SUPPLIED MATERIAL:

::::

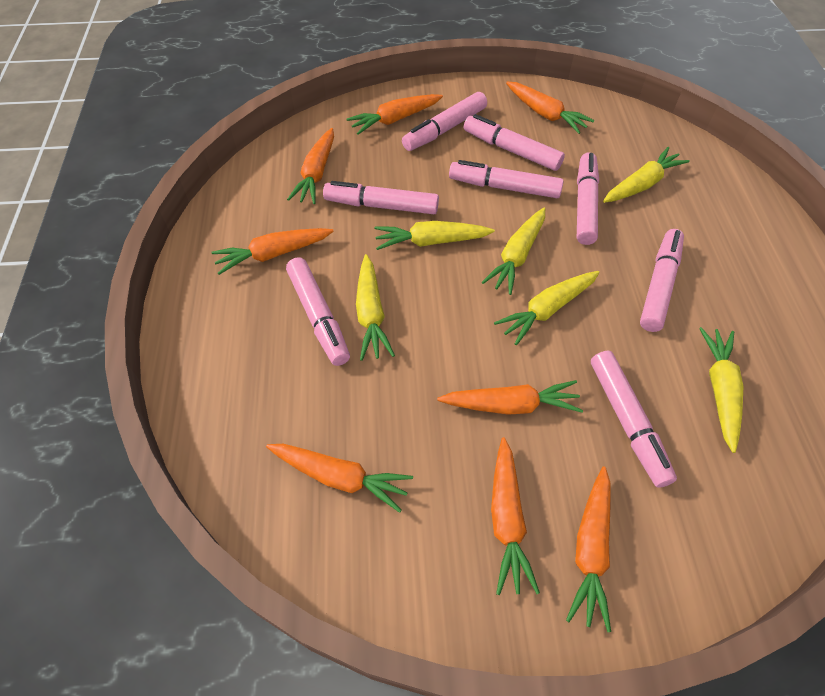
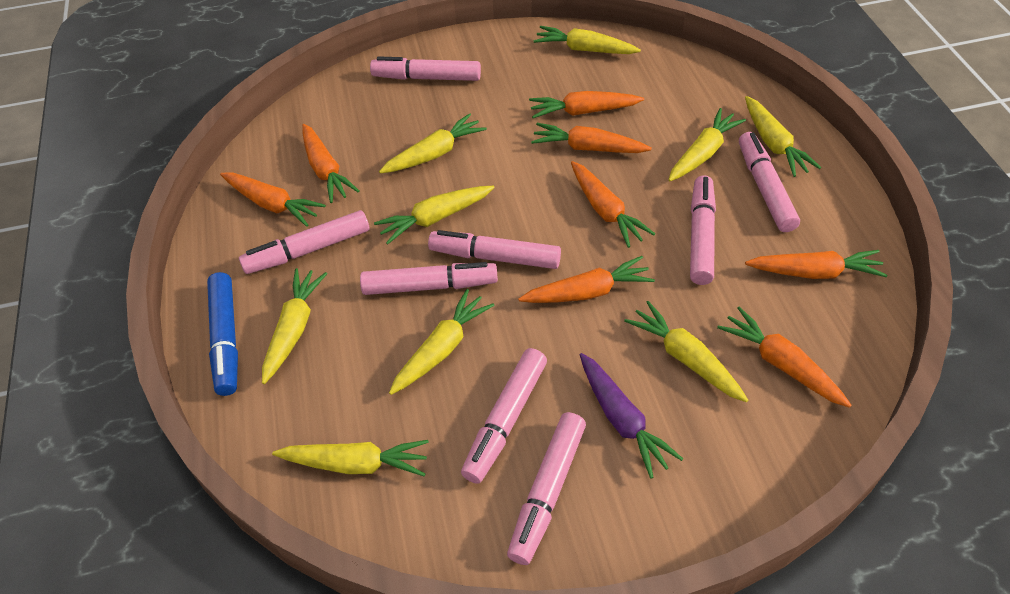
blue marker: 0 -> 1
purple carrot: 0 -> 1
yellow carrot: 6 -> 9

::::

ACTIVITY:
Restate each line above exactly, keeping pictures out.

RESPONSE FOR THIS EXERCISE:
blue marker: 0 -> 1
purple carrot: 0 -> 1
yellow carrot: 6 -> 9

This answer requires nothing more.